* **YOUR INSTRUCTIONS**: Find and copy each line in the material below where the string "FILT" occurs.

* **DATA IN THIS EXERCISE**:
☆ ☆ ☆ ☆

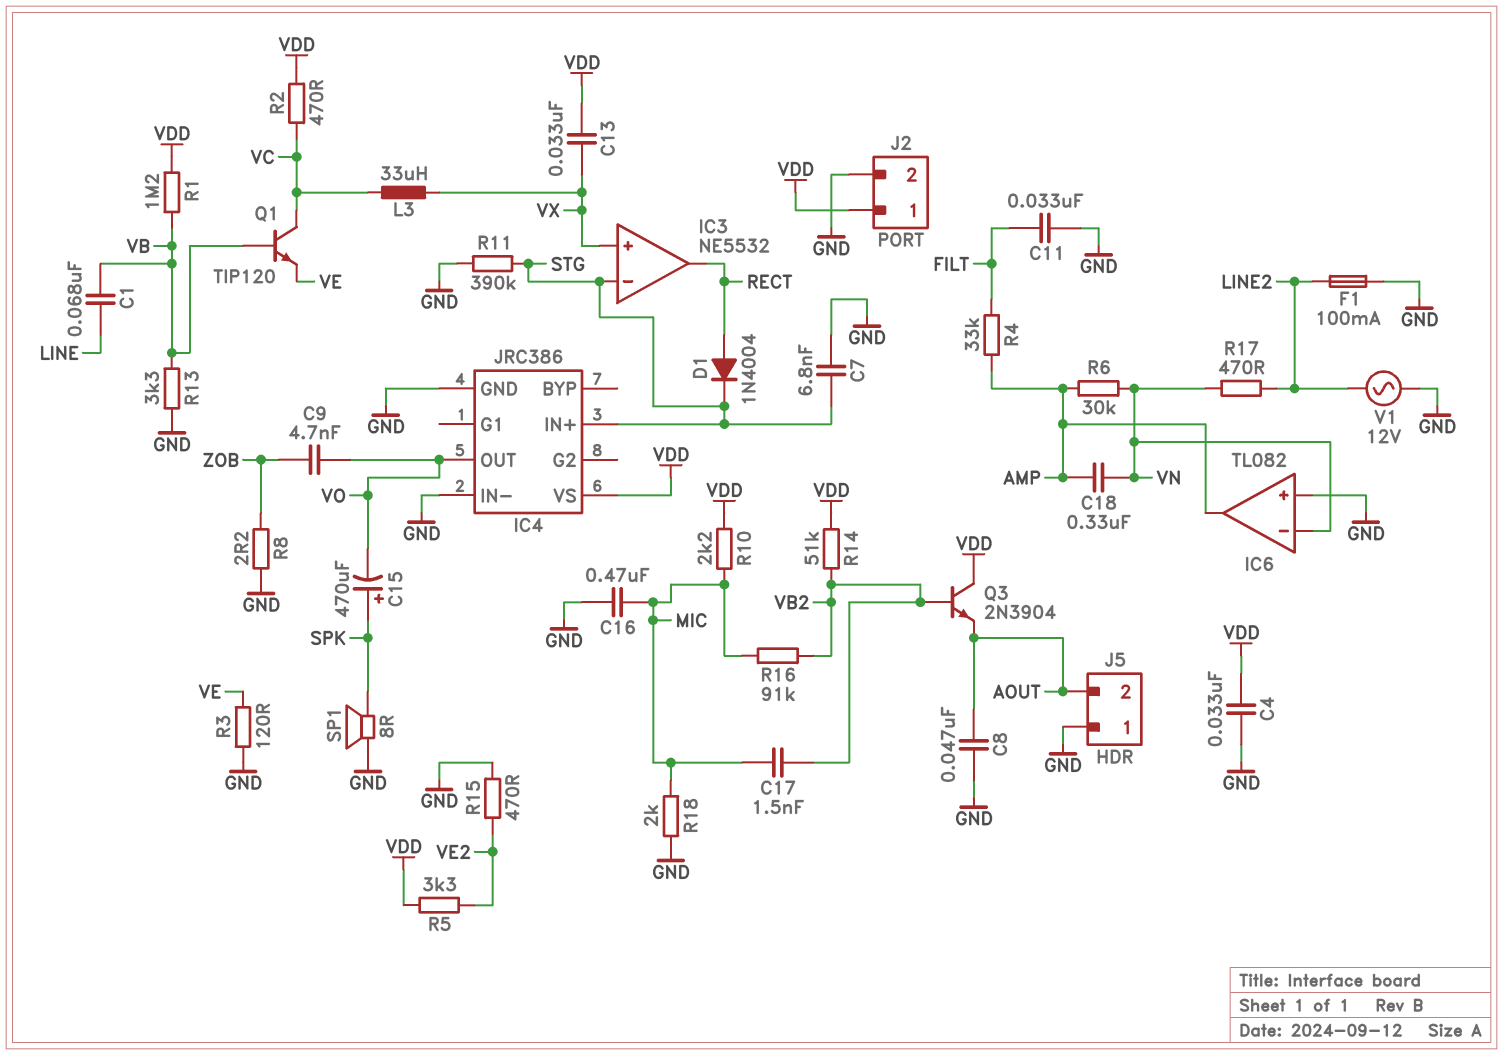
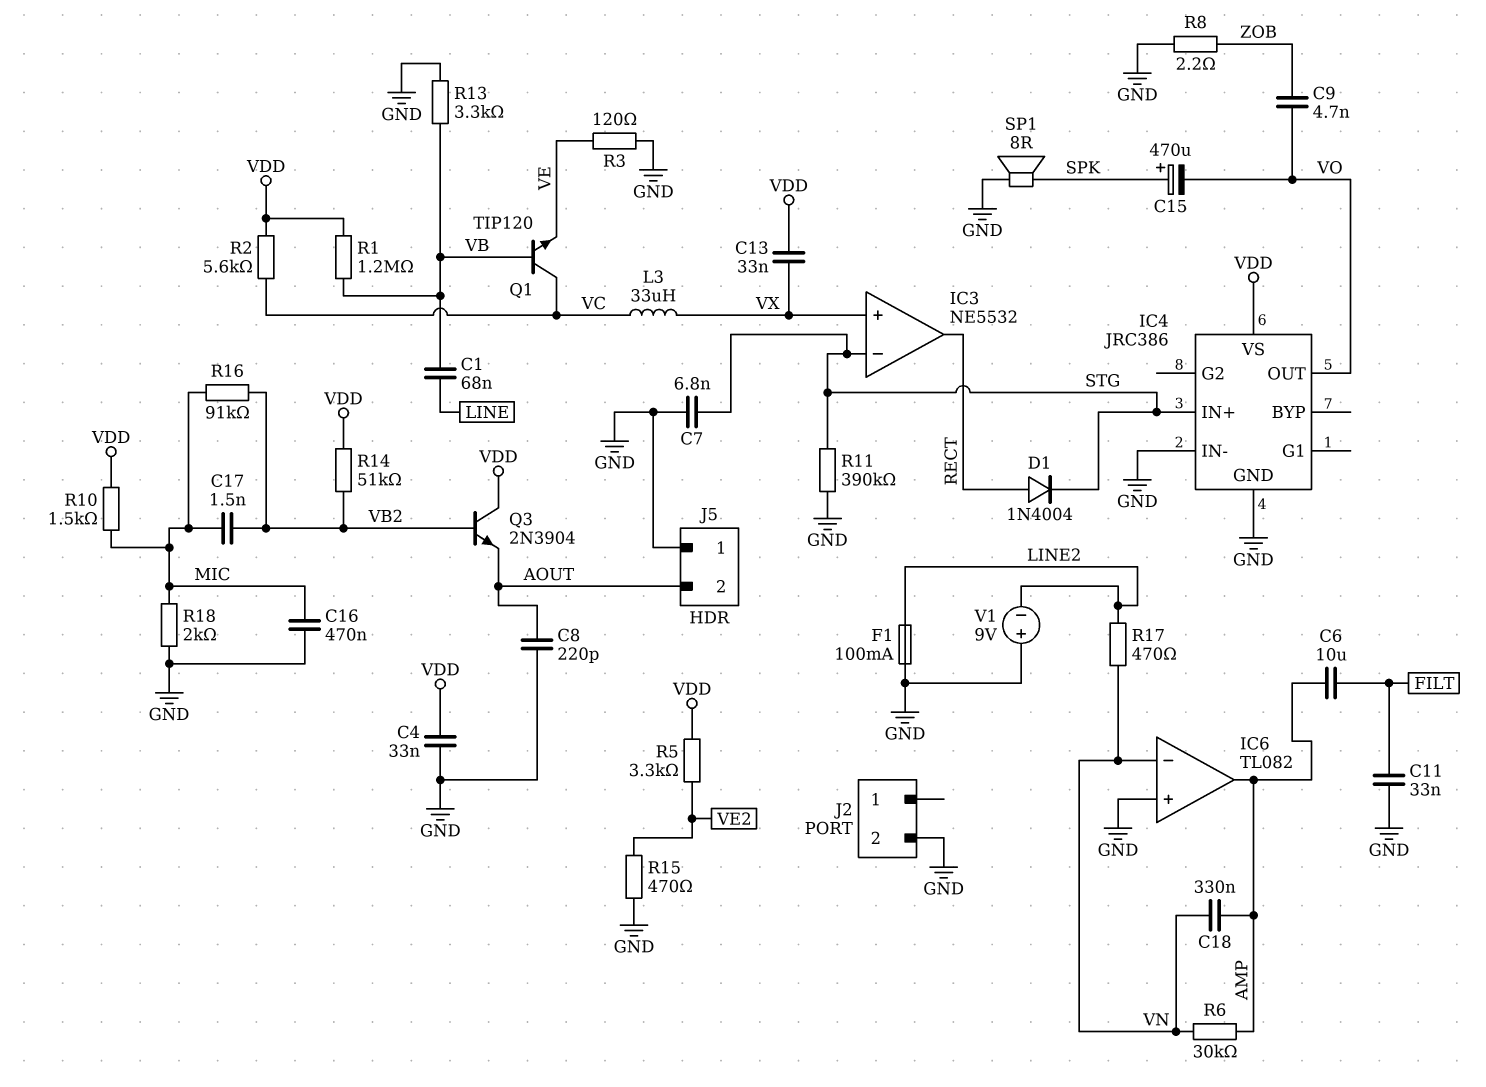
C6: none -> 10uF (AMP, FILT)
C8: 47nF (AOUT, GND) -> 220pF (AOUT, GND)
J2 pin 1: VDD -> none
R2: 470 (VC, VDD) -> 5.6k (VC, VDD)
R4: 33k (AMP, FILT) -> none
R10: 2.2k (MIC, VDD) -> 1.5k (MIC, VDD)
V1: AC 12V (GND, LINE2) -> 9V (plus GND, minus LINE2)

☆ ☆ ☆ ☆

* **RESULT OF THIS EXERCISE**:
C6: none -> 10uF (AMP, FILT)
R4: 33k (AMP, FILT) -> none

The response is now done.